What the task asks
Once you reach the line containing "purple 2x2 brick" in the entries below, write out that line and each one after it down to the line containing "cyan 1x1 plate [297,366,356,427]", exactly and with nothing added.

Data in this exercise

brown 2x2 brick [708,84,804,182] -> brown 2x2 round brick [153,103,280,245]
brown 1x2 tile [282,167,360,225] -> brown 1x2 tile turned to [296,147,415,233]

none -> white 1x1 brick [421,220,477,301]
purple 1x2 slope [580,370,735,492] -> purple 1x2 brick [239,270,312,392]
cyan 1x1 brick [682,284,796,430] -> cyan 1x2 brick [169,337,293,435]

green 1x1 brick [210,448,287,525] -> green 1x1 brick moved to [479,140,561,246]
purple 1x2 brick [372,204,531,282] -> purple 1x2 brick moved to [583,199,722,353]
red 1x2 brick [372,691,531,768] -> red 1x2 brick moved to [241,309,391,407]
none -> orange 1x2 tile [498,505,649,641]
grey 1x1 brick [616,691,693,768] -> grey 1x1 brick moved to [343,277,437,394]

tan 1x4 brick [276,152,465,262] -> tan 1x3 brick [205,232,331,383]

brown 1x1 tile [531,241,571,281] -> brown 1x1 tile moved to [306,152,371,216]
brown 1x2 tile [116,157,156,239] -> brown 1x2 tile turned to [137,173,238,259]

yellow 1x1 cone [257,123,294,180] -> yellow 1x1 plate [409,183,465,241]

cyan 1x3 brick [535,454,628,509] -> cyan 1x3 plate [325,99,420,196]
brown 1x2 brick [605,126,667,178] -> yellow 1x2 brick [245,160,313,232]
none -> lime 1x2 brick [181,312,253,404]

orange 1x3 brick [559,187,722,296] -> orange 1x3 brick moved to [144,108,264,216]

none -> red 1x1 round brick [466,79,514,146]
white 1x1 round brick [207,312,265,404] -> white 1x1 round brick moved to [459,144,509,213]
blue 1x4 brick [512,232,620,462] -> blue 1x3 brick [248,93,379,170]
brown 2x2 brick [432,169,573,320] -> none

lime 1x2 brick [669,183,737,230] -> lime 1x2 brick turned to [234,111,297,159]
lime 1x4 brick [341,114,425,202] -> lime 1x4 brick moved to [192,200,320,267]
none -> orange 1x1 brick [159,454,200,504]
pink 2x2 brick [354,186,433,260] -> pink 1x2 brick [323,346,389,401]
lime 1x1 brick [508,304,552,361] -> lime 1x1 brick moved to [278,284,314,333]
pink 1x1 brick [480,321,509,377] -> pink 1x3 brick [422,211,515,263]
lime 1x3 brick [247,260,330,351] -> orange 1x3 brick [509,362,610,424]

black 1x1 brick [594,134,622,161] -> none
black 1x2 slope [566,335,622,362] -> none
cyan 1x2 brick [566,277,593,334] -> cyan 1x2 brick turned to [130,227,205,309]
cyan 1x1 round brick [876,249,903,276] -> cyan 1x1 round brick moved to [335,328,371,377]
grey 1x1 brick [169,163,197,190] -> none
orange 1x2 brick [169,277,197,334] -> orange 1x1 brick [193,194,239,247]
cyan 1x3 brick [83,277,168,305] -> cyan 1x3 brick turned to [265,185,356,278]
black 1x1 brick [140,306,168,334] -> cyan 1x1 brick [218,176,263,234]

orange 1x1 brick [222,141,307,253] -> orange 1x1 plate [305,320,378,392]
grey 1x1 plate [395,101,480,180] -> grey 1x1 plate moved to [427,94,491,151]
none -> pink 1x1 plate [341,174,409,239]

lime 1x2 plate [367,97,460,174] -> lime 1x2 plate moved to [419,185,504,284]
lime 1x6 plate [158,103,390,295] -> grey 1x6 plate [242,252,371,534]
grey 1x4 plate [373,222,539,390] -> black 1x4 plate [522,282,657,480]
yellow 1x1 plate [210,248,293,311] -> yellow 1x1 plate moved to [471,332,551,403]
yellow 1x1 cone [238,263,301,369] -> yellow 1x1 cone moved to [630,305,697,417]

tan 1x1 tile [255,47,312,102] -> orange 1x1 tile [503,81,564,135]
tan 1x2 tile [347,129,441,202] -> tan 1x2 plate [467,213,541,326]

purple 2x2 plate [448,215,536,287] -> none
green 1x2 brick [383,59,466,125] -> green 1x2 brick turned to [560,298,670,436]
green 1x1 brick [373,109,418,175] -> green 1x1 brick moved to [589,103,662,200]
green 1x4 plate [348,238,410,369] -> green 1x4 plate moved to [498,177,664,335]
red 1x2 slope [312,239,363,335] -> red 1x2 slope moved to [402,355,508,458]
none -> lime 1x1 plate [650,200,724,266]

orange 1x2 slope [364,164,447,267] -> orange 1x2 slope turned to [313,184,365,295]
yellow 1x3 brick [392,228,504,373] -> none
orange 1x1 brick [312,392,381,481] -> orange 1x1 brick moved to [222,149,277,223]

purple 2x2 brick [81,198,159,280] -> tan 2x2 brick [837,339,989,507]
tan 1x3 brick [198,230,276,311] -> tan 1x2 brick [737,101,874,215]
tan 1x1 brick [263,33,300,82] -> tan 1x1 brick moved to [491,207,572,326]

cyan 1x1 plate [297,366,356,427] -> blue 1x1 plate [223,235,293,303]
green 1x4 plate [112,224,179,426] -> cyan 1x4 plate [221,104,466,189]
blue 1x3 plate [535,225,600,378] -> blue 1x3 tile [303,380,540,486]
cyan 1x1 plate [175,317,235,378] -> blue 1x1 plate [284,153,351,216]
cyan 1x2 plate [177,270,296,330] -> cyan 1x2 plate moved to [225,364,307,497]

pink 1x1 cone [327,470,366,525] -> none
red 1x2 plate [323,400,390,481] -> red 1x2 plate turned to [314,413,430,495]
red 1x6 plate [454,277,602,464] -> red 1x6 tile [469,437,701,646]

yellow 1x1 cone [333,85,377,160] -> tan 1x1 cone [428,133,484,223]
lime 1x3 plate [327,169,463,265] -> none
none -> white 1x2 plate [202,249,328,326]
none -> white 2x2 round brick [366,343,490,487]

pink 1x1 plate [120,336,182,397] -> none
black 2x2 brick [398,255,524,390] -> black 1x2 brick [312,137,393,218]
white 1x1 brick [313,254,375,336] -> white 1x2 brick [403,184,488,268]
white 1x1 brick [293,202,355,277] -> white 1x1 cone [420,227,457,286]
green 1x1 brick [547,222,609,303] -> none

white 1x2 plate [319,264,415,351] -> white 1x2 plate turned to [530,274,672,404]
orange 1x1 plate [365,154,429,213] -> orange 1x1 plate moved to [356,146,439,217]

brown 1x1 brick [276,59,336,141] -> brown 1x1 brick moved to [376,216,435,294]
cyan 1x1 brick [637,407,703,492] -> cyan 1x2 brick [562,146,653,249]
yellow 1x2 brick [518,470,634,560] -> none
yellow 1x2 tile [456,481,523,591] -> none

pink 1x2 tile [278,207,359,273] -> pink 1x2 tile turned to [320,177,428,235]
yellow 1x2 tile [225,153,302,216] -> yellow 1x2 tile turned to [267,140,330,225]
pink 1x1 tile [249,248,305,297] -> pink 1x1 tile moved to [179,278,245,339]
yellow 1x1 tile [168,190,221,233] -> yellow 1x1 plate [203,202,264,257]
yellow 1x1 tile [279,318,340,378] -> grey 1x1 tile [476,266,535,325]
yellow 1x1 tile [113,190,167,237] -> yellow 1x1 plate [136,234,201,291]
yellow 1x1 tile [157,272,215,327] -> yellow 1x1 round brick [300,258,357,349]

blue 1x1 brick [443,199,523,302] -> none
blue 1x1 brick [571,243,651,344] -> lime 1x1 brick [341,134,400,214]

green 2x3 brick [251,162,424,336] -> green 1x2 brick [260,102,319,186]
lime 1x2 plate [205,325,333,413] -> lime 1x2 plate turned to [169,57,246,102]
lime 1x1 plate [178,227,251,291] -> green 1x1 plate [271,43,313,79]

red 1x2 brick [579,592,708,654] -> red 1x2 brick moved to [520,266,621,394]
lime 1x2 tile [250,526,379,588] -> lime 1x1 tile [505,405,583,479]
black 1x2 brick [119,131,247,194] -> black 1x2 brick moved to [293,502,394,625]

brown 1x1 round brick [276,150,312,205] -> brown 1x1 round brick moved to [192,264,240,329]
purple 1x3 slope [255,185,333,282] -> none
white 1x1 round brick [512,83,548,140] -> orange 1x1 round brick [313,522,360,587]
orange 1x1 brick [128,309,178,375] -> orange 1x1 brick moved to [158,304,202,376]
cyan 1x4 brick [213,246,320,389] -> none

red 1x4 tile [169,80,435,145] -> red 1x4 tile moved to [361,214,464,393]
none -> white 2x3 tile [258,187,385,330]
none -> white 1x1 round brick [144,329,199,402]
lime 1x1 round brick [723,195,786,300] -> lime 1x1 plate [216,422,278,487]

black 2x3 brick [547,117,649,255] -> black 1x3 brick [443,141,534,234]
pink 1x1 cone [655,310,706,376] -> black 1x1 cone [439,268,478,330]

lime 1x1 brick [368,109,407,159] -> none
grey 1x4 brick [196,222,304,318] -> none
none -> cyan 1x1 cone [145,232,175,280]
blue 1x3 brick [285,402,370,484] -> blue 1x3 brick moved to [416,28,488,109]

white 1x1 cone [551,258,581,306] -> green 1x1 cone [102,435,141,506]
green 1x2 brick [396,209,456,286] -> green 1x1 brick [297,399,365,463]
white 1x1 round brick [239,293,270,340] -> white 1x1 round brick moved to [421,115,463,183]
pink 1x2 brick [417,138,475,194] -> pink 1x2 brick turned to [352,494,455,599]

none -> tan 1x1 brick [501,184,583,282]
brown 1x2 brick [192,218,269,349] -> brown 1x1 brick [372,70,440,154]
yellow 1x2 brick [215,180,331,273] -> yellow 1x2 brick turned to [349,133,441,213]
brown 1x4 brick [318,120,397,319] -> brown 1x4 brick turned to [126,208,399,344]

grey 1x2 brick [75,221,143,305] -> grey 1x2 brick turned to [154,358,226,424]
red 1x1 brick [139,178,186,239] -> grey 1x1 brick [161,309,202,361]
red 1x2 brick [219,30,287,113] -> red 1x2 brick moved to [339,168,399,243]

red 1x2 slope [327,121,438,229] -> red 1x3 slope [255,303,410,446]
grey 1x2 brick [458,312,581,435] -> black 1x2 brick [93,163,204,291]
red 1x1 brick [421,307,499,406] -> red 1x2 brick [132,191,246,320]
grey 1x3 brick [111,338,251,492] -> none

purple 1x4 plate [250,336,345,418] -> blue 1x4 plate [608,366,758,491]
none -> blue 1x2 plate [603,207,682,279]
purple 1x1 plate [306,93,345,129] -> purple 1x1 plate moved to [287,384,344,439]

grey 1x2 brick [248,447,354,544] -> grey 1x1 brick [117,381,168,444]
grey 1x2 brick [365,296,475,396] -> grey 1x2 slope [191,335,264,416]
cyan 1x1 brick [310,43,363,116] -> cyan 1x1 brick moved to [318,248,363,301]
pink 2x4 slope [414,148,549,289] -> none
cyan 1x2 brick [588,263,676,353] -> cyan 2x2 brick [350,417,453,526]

Solved exercise
purple 2x2 brick [81,198,159,280] -> tan 2x2 brick [837,339,989,507]
tan 1x3 brick [198,230,276,311] -> tan 1x2 brick [737,101,874,215]
tan 1x1 brick [263,33,300,82] -> tan 1x1 brick moved to [491,207,572,326]

cyan 1x1 plate [297,366,356,427] -> blue 1x1 plate [223,235,293,303]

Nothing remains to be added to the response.